= WHAT THE TASK ASKS =
Everything from the first line of the records to the line containing "black square: (73, 80) -> (90, 55), turned 30", inclusive, is to be extracted exactly, and nothing more.

= DATASET CONTENT =
↓
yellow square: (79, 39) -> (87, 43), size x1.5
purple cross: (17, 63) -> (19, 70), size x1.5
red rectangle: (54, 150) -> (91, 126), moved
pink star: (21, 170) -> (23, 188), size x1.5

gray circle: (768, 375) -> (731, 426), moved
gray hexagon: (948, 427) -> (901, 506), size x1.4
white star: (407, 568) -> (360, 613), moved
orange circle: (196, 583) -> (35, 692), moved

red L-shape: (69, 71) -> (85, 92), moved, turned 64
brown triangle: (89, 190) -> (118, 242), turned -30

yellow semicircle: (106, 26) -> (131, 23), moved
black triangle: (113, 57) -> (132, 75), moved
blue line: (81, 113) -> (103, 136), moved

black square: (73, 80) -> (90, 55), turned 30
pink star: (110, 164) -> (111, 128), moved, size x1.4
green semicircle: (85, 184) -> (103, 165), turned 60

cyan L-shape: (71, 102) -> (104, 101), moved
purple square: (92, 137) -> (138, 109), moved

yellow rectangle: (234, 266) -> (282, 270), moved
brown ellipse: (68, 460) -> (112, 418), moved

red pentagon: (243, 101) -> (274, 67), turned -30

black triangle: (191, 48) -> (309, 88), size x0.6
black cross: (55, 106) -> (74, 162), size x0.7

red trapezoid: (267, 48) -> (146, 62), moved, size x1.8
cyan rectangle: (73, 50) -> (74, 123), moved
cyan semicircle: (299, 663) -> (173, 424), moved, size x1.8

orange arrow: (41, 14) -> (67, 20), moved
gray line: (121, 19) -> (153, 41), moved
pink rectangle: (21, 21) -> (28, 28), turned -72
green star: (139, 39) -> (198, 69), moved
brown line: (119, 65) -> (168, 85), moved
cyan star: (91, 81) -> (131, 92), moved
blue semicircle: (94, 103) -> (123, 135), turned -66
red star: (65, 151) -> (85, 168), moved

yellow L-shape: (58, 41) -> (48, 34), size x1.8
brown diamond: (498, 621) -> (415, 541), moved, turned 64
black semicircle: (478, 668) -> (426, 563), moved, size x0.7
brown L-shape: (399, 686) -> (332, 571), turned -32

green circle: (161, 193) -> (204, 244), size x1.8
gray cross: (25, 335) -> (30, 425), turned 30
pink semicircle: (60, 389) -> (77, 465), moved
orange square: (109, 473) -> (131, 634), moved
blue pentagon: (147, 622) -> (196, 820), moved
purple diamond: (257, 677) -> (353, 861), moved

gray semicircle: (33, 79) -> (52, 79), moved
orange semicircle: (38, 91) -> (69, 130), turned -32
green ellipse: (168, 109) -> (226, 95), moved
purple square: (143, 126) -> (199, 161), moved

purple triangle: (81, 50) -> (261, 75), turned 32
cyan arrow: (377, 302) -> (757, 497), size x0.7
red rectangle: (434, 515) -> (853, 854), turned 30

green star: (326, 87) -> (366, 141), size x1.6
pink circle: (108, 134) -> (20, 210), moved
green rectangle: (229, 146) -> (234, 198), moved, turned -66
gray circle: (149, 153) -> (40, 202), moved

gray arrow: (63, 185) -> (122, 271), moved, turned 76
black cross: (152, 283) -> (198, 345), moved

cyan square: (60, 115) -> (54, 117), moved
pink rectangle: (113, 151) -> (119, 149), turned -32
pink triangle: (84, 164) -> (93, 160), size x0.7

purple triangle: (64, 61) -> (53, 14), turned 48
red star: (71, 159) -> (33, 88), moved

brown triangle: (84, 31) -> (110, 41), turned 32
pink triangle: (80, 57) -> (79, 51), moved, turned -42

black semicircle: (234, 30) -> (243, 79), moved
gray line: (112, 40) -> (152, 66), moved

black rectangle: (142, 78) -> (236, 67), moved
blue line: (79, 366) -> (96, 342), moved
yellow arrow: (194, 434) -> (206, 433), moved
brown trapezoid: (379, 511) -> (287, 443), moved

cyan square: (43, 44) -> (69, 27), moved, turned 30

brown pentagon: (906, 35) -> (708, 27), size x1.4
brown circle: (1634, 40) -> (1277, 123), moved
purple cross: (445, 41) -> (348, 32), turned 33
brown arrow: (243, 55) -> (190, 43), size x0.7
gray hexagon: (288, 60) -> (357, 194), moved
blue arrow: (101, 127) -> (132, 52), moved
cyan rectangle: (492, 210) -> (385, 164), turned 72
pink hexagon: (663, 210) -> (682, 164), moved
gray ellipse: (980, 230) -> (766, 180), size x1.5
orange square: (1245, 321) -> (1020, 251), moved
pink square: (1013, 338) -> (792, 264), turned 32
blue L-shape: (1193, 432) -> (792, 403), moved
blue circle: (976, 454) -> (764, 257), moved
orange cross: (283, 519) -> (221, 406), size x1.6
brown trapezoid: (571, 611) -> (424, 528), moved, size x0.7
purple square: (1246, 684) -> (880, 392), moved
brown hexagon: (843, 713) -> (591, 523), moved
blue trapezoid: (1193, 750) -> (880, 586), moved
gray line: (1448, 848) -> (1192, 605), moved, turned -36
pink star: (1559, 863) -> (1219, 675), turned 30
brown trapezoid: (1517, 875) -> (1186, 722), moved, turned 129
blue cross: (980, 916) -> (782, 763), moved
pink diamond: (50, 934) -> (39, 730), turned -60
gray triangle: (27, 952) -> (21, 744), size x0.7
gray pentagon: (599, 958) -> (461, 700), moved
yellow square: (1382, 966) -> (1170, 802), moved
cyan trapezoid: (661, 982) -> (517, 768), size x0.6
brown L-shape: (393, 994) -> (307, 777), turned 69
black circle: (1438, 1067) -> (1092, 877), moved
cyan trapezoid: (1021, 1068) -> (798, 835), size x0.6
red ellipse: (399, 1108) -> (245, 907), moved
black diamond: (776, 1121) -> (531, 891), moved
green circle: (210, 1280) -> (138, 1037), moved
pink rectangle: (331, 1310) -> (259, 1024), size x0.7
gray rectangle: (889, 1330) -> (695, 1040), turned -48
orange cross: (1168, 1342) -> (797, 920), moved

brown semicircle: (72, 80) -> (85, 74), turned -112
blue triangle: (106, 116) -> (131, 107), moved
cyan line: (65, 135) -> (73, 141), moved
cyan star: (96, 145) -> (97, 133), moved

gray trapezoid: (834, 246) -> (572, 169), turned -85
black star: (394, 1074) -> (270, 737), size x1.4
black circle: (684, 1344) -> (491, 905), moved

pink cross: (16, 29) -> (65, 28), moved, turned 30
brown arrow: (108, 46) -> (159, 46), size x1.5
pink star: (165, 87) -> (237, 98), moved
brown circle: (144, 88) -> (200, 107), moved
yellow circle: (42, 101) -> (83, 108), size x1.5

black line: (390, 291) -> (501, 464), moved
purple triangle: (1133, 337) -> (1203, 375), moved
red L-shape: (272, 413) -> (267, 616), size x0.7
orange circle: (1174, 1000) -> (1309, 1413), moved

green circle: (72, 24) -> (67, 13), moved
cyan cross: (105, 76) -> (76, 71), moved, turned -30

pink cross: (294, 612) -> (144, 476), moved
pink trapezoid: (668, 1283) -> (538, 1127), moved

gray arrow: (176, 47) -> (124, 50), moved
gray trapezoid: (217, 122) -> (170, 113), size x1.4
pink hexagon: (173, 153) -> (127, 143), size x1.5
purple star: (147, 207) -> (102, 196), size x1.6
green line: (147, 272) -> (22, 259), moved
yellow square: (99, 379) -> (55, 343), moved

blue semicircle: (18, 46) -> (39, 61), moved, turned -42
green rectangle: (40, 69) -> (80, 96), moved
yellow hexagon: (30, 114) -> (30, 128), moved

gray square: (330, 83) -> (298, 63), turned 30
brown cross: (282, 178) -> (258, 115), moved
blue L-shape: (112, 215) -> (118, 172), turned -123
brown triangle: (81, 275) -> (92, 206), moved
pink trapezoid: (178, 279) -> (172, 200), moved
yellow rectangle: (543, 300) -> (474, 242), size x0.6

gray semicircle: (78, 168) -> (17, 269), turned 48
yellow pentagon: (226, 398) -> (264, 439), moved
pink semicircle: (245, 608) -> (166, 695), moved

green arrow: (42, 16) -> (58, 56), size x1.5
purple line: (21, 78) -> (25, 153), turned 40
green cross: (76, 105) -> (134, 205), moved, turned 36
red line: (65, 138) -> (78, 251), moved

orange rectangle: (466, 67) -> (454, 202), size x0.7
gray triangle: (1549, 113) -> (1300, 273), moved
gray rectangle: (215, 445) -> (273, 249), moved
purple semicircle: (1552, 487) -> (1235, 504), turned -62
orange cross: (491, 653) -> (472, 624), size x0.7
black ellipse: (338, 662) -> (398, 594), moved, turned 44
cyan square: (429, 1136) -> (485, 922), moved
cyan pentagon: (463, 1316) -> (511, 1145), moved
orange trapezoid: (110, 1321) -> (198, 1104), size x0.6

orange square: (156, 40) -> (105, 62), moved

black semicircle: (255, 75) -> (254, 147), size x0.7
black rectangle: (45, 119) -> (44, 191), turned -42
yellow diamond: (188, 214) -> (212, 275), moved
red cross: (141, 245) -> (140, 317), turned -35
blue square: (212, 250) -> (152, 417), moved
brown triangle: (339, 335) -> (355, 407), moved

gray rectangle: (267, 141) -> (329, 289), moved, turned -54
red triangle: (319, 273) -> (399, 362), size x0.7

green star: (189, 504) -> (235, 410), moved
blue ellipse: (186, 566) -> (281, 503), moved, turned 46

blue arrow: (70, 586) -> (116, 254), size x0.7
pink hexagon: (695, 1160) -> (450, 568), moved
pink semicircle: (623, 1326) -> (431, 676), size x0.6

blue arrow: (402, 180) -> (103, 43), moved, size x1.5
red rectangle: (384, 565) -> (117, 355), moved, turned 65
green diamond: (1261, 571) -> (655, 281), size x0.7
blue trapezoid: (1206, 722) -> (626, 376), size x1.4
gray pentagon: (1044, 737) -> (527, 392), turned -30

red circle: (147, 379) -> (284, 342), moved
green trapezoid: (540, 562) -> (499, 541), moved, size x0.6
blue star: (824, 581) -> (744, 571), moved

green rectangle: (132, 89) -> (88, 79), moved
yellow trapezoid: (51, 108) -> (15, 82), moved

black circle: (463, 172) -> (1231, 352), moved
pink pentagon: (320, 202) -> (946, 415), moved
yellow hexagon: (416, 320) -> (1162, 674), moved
↑
= ANSWER TO THIS EXERCISE =
yellow square: (79, 39) -> (87, 43), size x1.5
purple cross: (17, 63) -> (19, 70), size x1.5
red rectangle: (54, 150) -> (91, 126), moved
pink star: (21, 170) -> (23, 188), size x1.5

gray circle: (768, 375) -> (731, 426), moved
gray hexagon: (948, 427) -> (901, 506), size x1.4
white star: (407, 568) -> (360, 613), moved
orange circle: (196, 583) -> (35, 692), moved

red L-shape: (69, 71) -> (85, 92), moved, turned 64
brown triangle: (89, 190) -> (118, 242), turned -30

yellow semicircle: (106, 26) -> (131, 23), moved
black triangle: (113, 57) -> (132, 75), moved
blue line: (81, 113) -> (103, 136), moved

black square: (73, 80) -> (90, 55), turned 30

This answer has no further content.